■ HOW TO COMPLETE THIS TASK ■
Return each line of the data below verbatim; pictures are to be left out.

■ RECORDED DATA ■
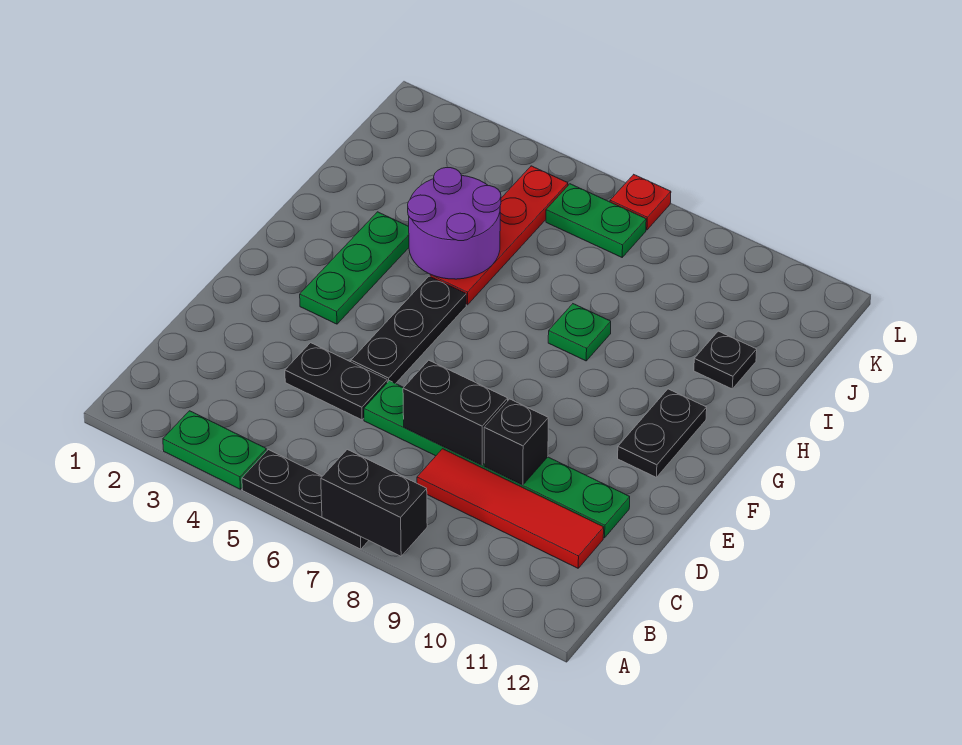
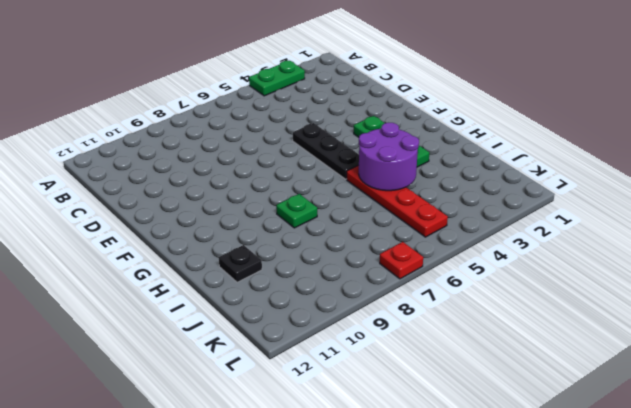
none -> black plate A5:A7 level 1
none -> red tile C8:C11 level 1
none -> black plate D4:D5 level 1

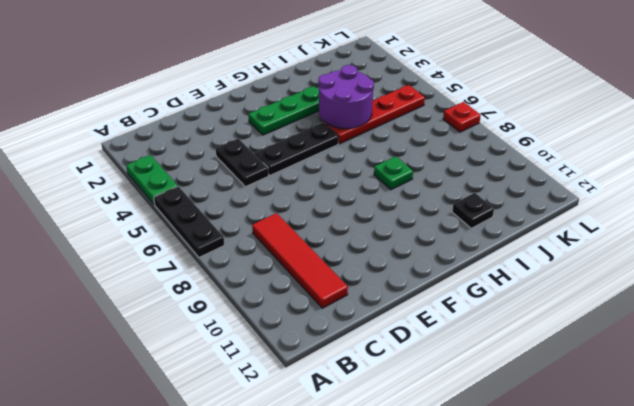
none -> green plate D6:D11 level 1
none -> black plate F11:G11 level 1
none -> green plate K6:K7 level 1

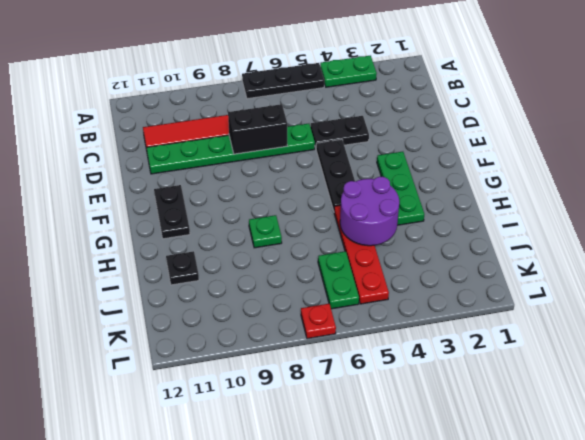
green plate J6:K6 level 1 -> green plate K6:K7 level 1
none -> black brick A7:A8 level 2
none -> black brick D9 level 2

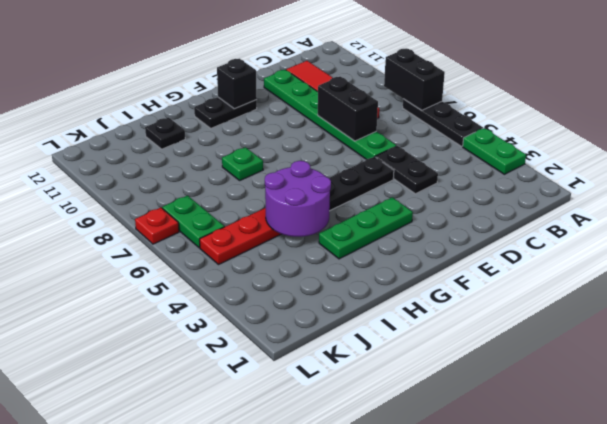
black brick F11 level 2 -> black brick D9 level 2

■ SOLUTION FOR THIS PROBLEM ■
none -> black plate A5:A7 level 1
none -> red tile C8:C11 level 1
none -> black plate D4:D5 level 1

none -> green plate D6:D11 level 1
none -> black plate F11:G11 level 1
none -> green plate K6:K7 level 1

green plate J6:K6 level 1 -> green plate K6:K7 level 1
none -> black brick A7:A8 level 2
none -> black brick D9 level 2

black brick F11 level 2 -> black brick D9 level 2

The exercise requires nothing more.